Record extracts Block Start

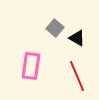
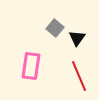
black triangle: rotated 36 degrees clockwise
red line: moved 2 px right
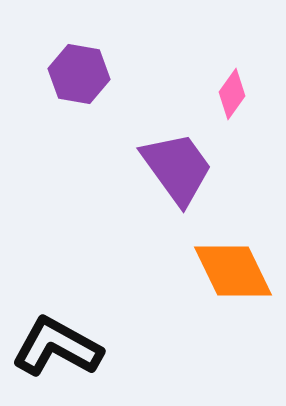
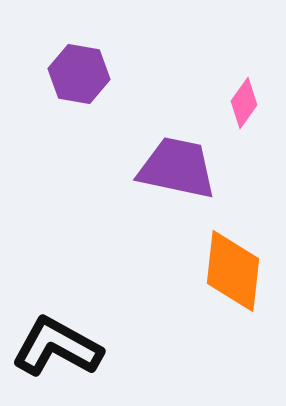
pink diamond: moved 12 px right, 9 px down
purple trapezoid: rotated 42 degrees counterclockwise
orange diamond: rotated 32 degrees clockwise
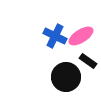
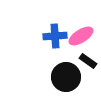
blue cross: rotated 30 degrees counterclockwise
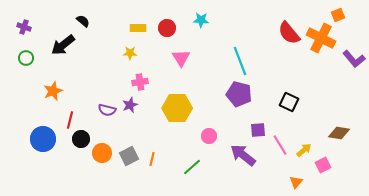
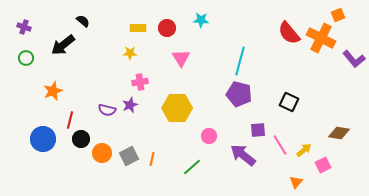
cyan line: rotated 36 degrees clockwise
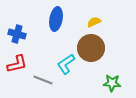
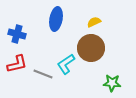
gray line: moved 6 px up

Record extracts Block End

**Aim of the task**: Where the line with "orange diamond: rotated 32 degrees clockwise" appears in the entries above, begin there and restate every line to the end word for word, minus the pictures.

**Reply to the task**:
orange diamond: rotated 32 degrees clockwise
blue cross: rotated 30 degrees counterclockwise
cyan line: rotated 36 degrees clockwise
gray line: moved 6 px up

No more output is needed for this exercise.